-- Supplied records follows --

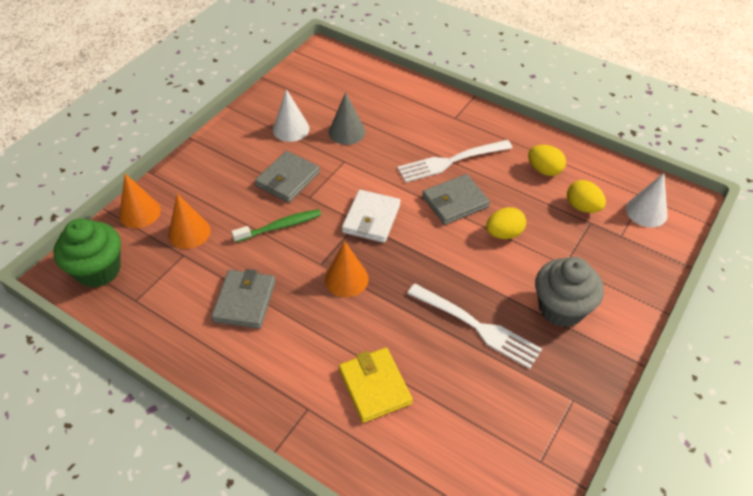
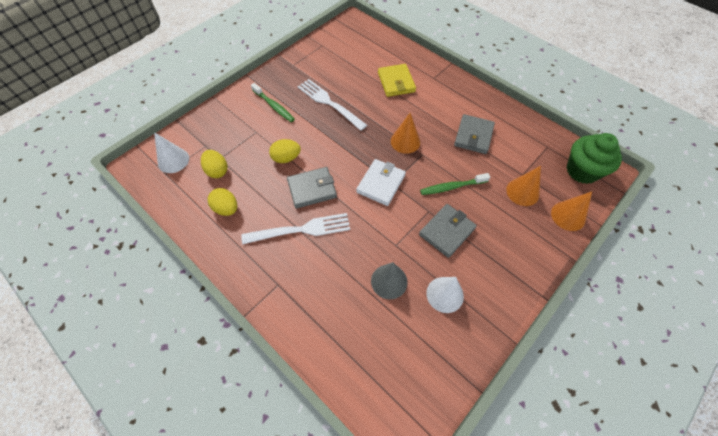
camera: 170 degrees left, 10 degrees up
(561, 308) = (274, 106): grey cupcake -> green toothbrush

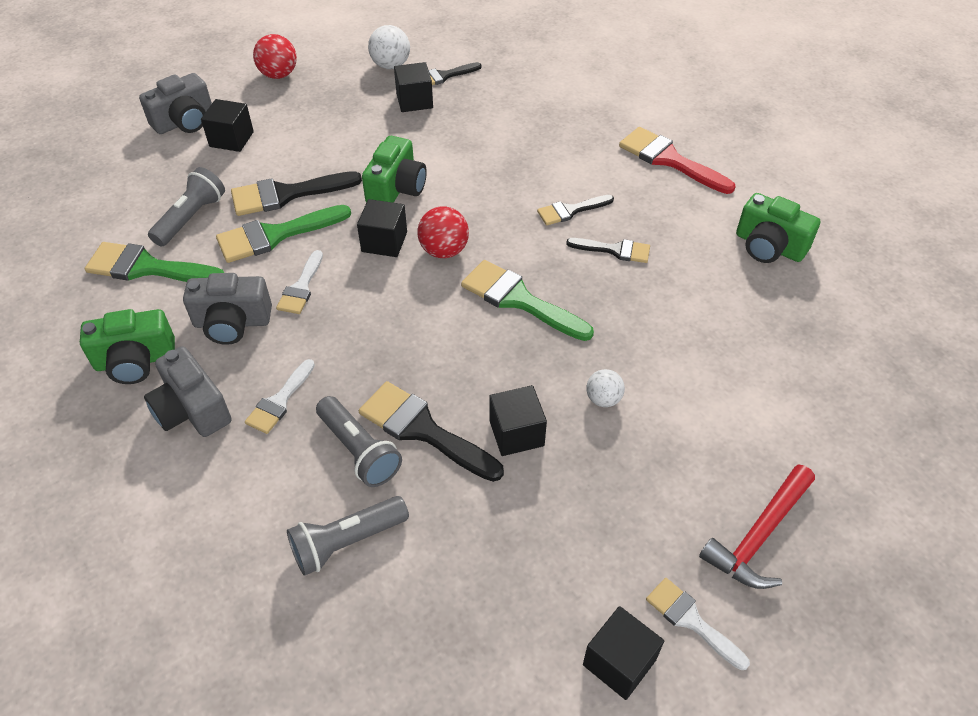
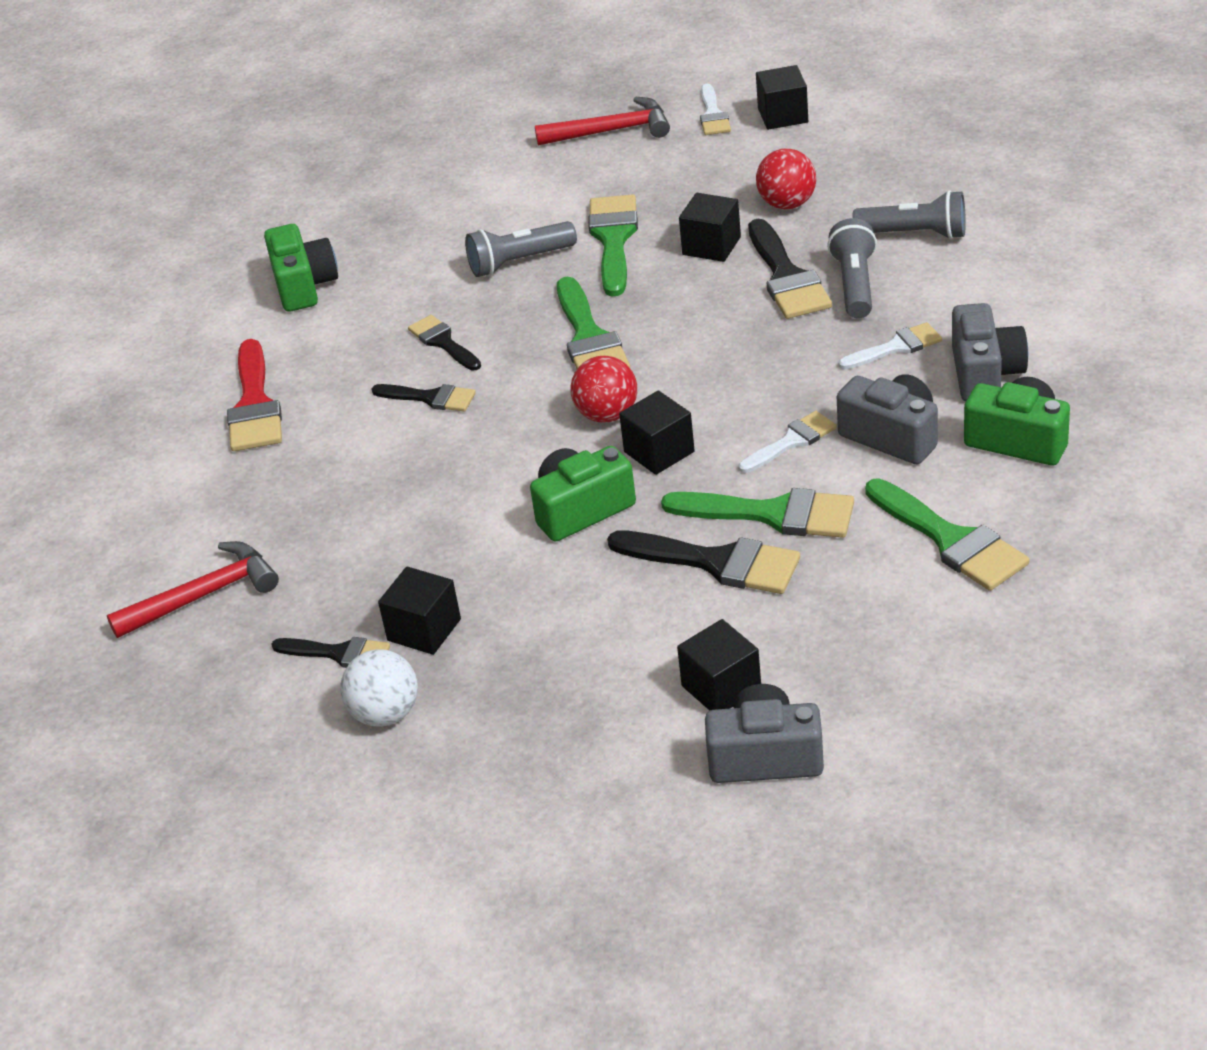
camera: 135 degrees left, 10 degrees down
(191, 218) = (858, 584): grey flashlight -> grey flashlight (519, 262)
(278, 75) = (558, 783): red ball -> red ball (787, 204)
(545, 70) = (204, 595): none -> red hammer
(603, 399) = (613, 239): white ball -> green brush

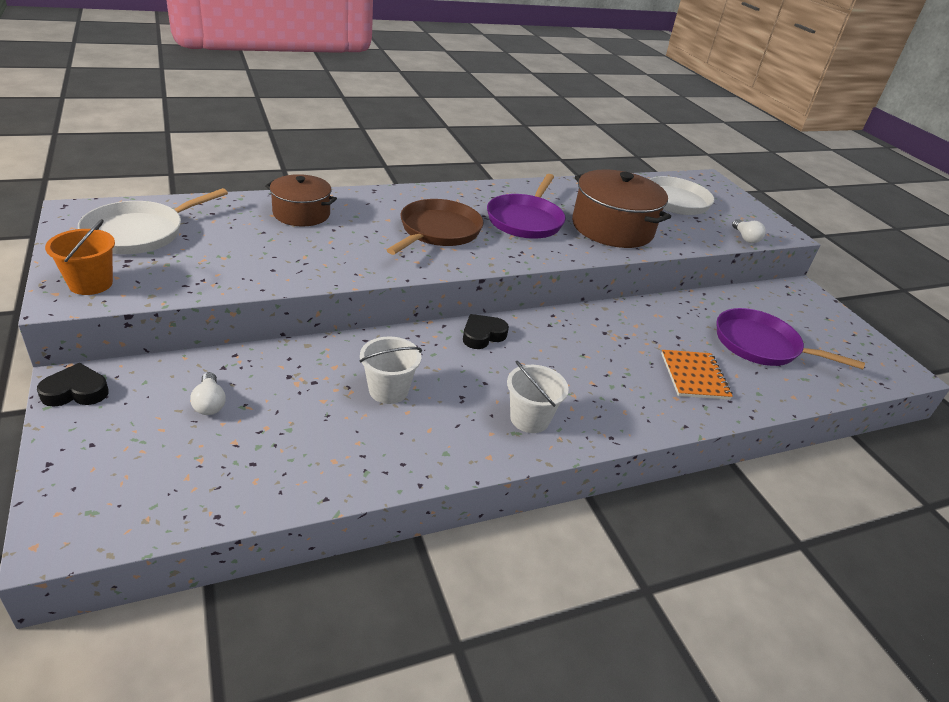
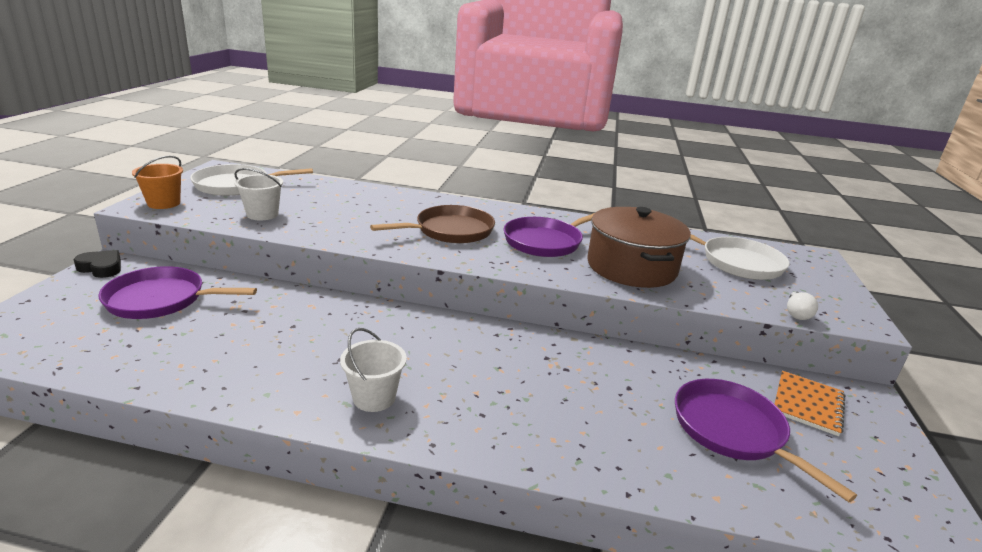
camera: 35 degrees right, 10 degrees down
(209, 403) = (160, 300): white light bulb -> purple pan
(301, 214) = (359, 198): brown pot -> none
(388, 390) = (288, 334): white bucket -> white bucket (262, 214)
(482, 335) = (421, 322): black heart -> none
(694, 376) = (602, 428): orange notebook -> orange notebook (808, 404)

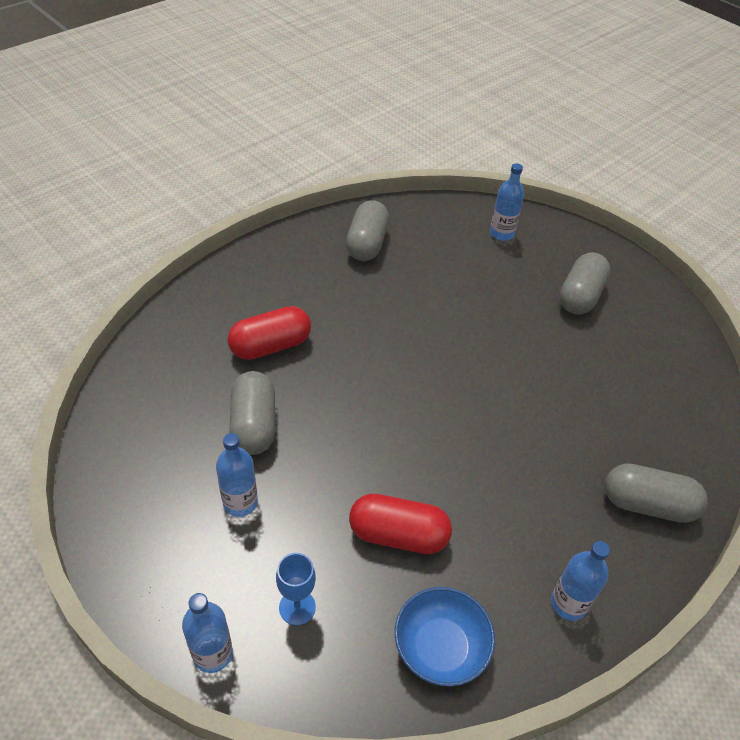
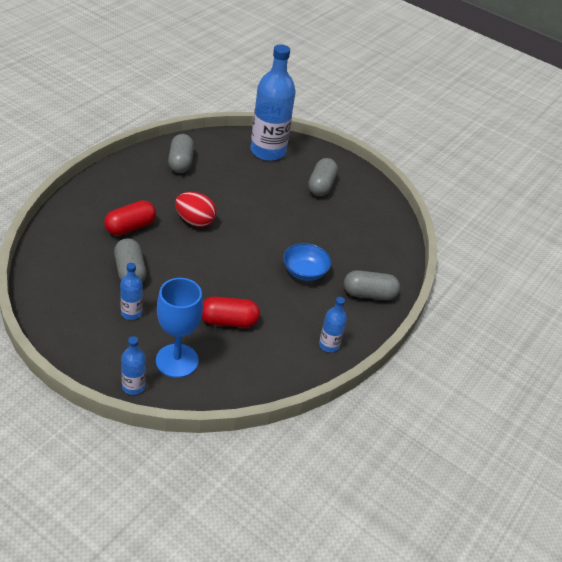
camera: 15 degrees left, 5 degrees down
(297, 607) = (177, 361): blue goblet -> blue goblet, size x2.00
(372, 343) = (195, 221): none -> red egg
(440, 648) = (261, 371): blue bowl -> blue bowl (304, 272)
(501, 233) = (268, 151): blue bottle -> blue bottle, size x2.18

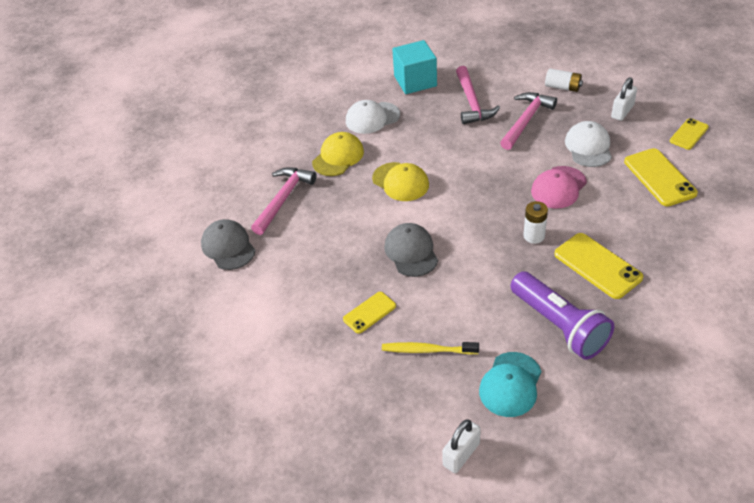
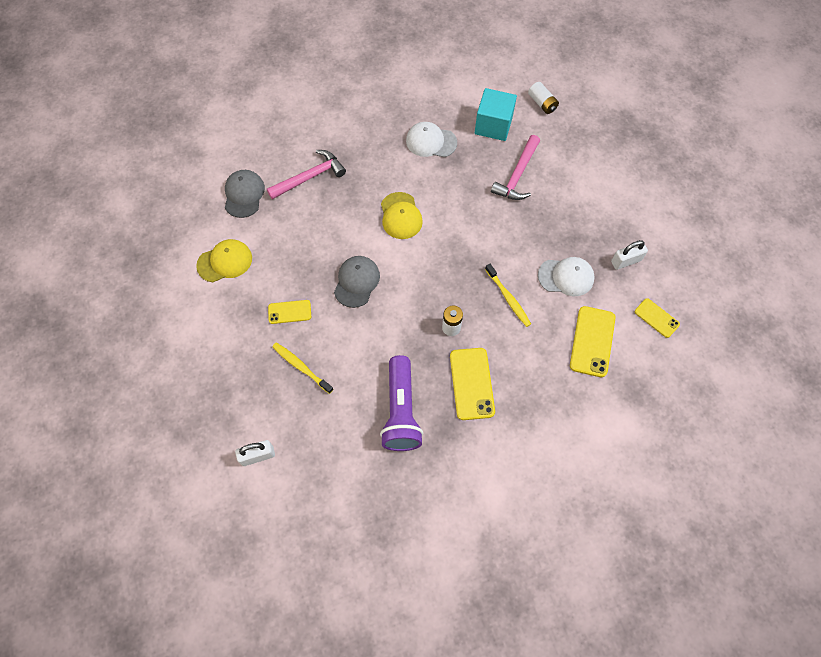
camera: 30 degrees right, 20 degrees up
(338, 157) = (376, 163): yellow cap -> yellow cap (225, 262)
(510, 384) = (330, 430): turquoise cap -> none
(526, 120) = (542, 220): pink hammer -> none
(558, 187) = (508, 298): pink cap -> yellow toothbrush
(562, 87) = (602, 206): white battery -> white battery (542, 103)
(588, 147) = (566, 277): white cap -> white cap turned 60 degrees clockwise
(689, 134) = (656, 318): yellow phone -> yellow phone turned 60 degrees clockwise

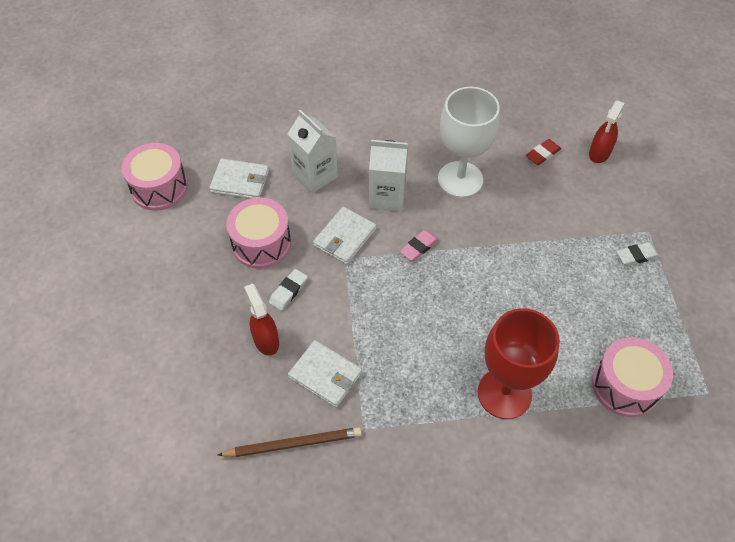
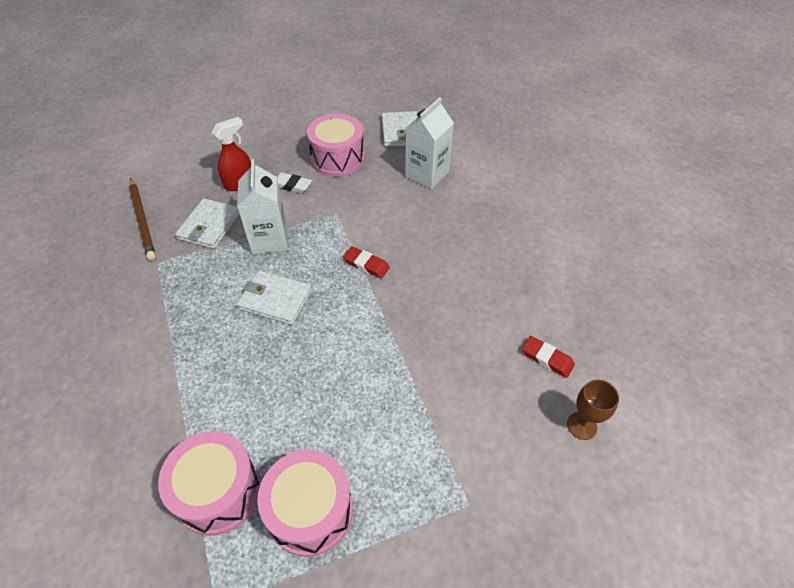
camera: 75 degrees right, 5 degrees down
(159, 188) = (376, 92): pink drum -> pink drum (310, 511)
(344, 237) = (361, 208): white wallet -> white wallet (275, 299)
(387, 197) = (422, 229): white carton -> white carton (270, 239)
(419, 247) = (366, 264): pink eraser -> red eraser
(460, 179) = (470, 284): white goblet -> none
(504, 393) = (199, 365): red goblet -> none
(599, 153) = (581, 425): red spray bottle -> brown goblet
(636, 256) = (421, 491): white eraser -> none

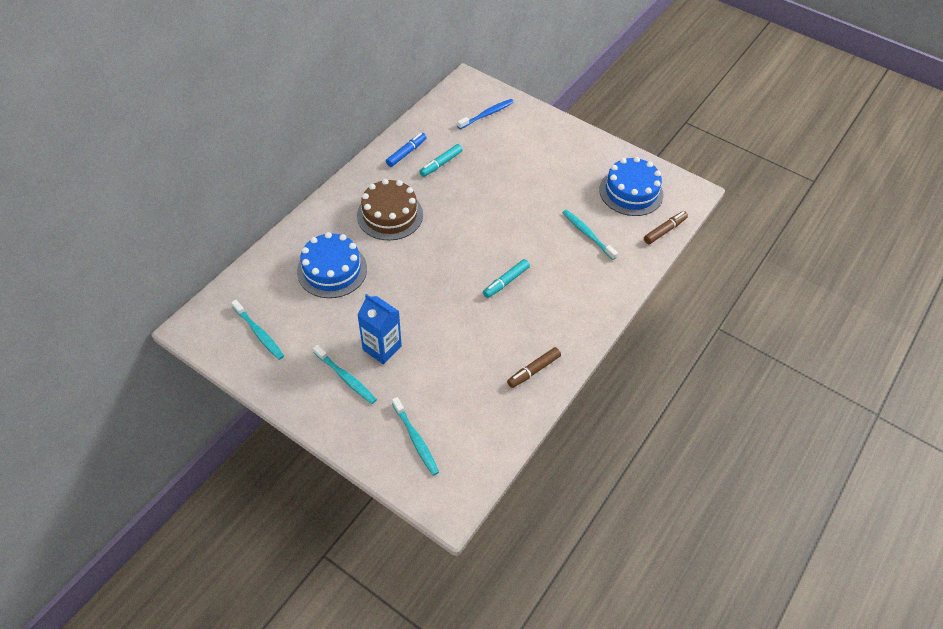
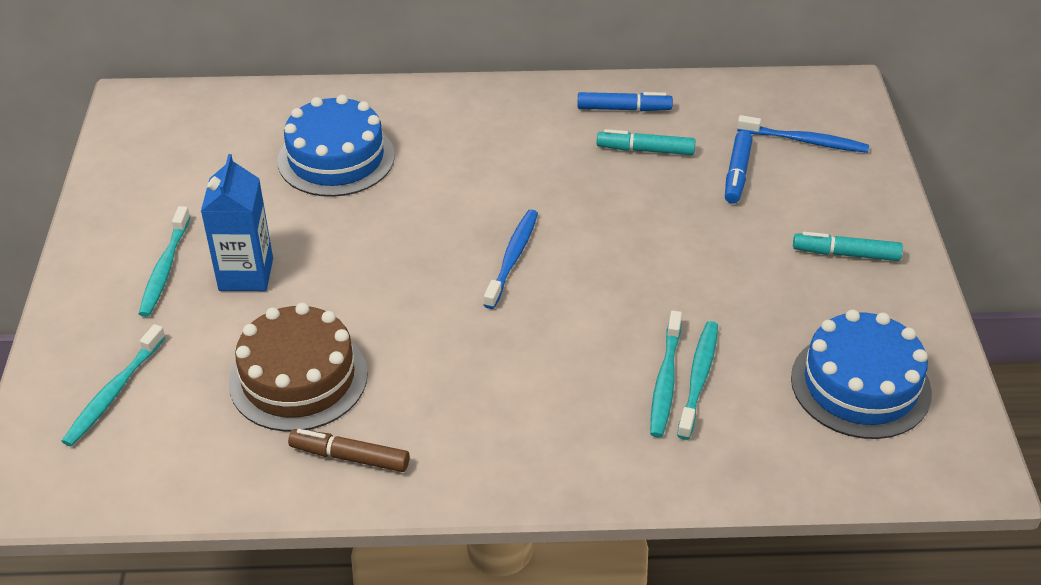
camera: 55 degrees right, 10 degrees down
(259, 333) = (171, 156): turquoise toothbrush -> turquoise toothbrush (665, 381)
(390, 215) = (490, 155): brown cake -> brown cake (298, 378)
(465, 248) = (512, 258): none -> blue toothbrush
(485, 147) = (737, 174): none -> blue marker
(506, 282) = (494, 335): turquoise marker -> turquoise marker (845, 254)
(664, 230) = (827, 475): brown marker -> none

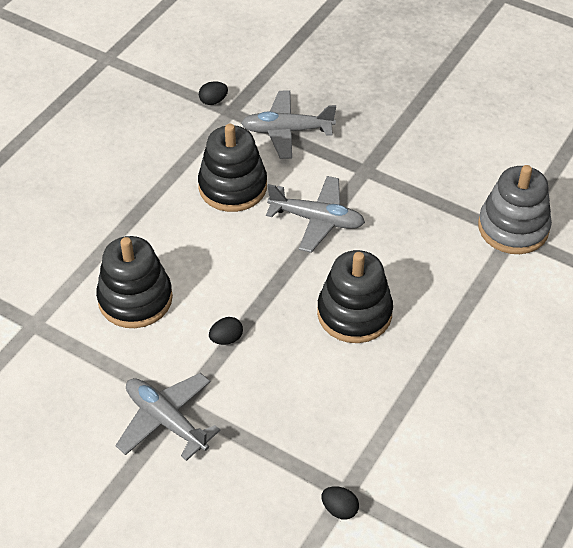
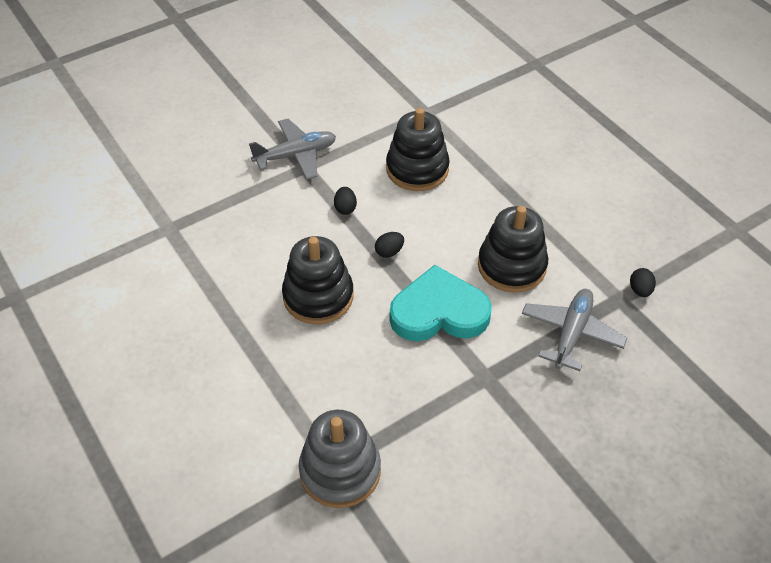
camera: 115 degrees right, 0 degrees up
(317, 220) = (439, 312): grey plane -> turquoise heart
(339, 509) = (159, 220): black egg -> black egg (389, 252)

-- Supplied records concluded --

■ Exercise objective ■
Keep every word of the records above exactly, and return them with no pictures.

■ Task output ■
camera: 170 degrees left, 10 degrees up
(561, 308) = (274, 106): grey cupcake -> green toothbrush

camera: 135 degrees left, 10 degrees down
(191, 218) = (858, 584): grey flashlight -> grey flashlight (519, 262)
(278, 75) = (558, 783): red ball -> red ball (787, 204)
(545, 70) = (204, 595): none -> red hammer
(603, 399) = (613, 239): white ball -> green brush

camera: 35 degrees right, 10 degrees down
(209, 403) = (160, 300): white light bulb -> purple pan
(301, 214) = (359, 198): brown pot -> none
(388, 390) = (288, 334): white bucket -> white bucket (262, 214)
(482, 335) = (421, 322): black heart -> none
(694, 376) = (602, 428): orange notebook -> orange notebook (808, 404)

camera: 15 degrees left, 5 degrees down
(297, 607) = (177, 361): blue goblet -> blue goblet, size x2.00
(372, 343) = (195, 221): none -> red egg
(440, 648) = (261, 371): blue bowl -> blue bowl (304, 272)
(501, 233) = (268, 151): blue bottle -> blue bottle, size x2.18

camera: 30 degrees right, 20 degrees up
(338, 157) = (376, 163): yellow cap -> yellow cap (225, 262)
(510, 384) = (330, 430): turquoise cap -> none
(526, 120) = (542, 220): pink hammer -> none
(558, 187) = (508, 298): pink cap -> yellow toothbrush
(562, 87) = (602, 206): white battery -> white battery (542, 103)
(588, 147) = (566, 277): white cap -> white cap turned 60 degrees clockwise
(689, 134) = (656, 318): yellow phone -> yellow phone turned 60 degrees clockwise

camera: 75 degrees right, 5 degrees down
(159, 188) = (376, 92): pink drum -> pink drum (310, 511)
(344, 237) = (361, 208): white wallet -> white wallet (275, 299)
(387, 197) = (422, 229): white carton -> white carton (270, 239)
(419, 247) = (366, 264): pink eraser -> red eraser
(460, 179) = (470, 284): white goblet -> none
(504, 393) = (199, 365): red goblet -> none
(599, 153) = (581, 425): red spray bottle -> brown goblet
(636, 256) = (421, 491): white eraser -> none

camera: 55 degrees right, 10 degrees down
(259, 333) = (171, 156): turquoise toothbrush -> turquoise toothbrush (665, 381)
(390, 215) = (490, 155): brown cake -> brown cake (298, 378)
(465, 248) = (512, 258): none -> blue toothbrush
(485, 147) = (737, 174): none -> blue marker
(506, 282) = (494, 335): turquoise marker -> turquoise marker (845, 254)
(664, 230) = (827, 475): brown marker -> none

camera: 115 degrees right, 0 degrees up
(317, 220) = (439, 312): grey plane -> turquoise heart
(339, 509) = (159, 220): black egg -> black egg (389, 252)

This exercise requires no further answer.